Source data
● ● ●

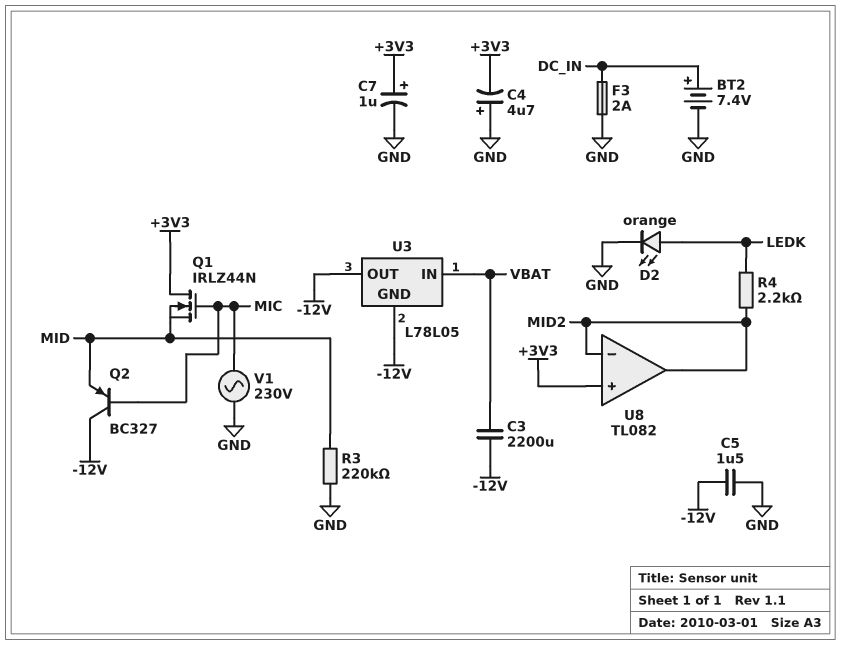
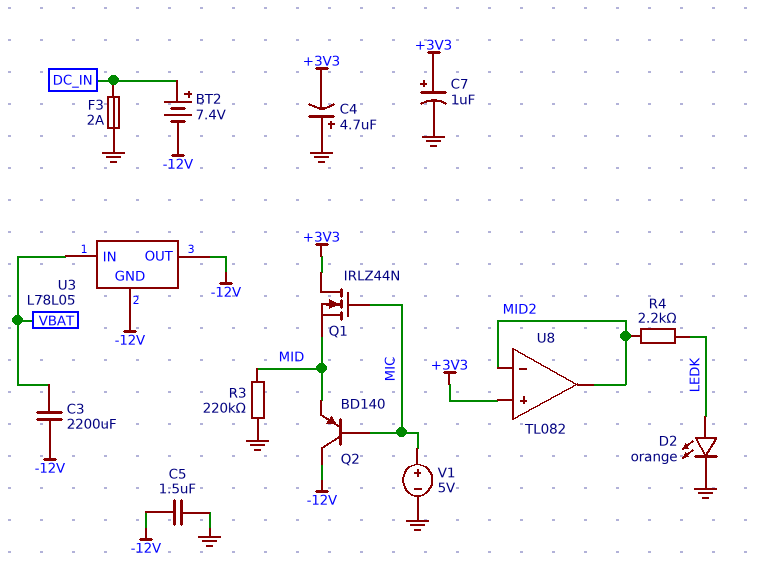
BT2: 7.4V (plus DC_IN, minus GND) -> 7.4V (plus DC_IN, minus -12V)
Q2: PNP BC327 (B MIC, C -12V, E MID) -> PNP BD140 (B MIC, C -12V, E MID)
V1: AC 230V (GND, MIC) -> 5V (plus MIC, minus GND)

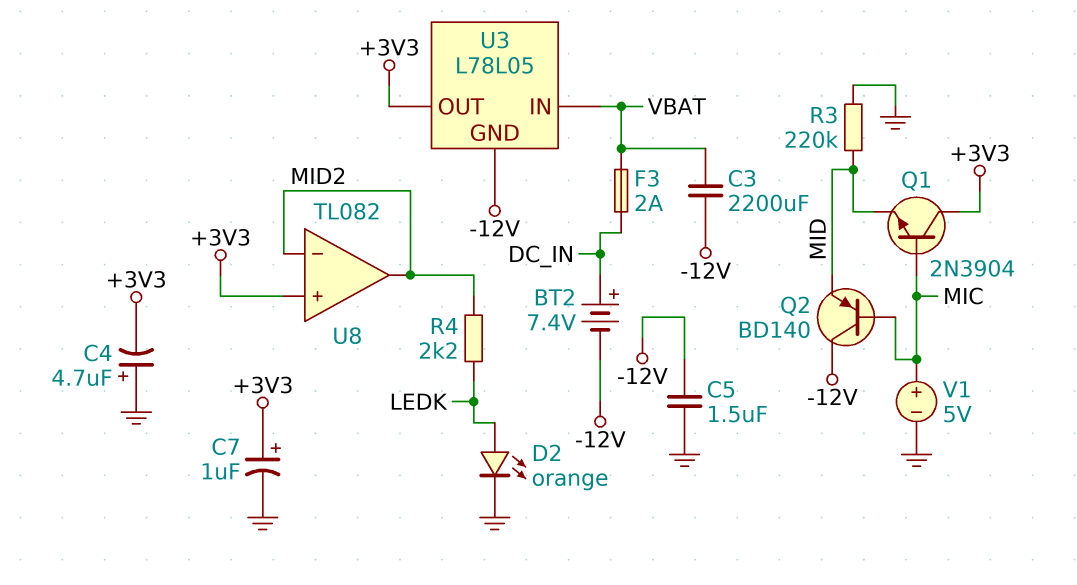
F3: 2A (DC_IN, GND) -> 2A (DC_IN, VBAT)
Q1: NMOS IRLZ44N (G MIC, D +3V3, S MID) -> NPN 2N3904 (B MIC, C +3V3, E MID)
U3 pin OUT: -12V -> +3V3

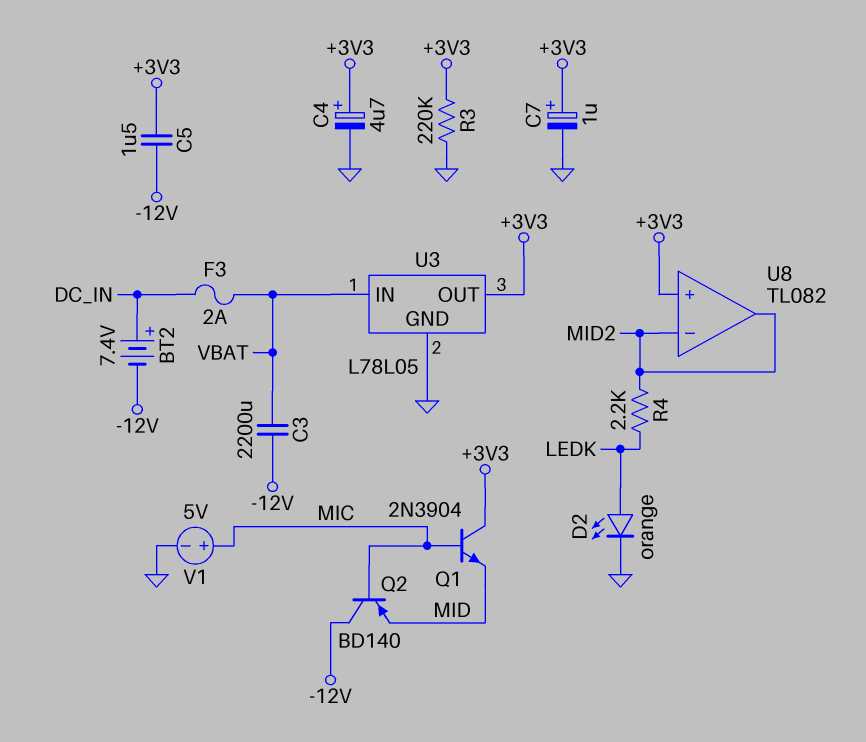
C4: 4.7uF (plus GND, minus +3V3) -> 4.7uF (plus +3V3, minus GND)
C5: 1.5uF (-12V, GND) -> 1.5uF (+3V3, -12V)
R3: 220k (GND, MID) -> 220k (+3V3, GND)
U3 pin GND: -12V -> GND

● ● ●

Going through the data above, please tally the lines that contain the string "minus" and return only the total.

# COMPLETED EXERCISE
3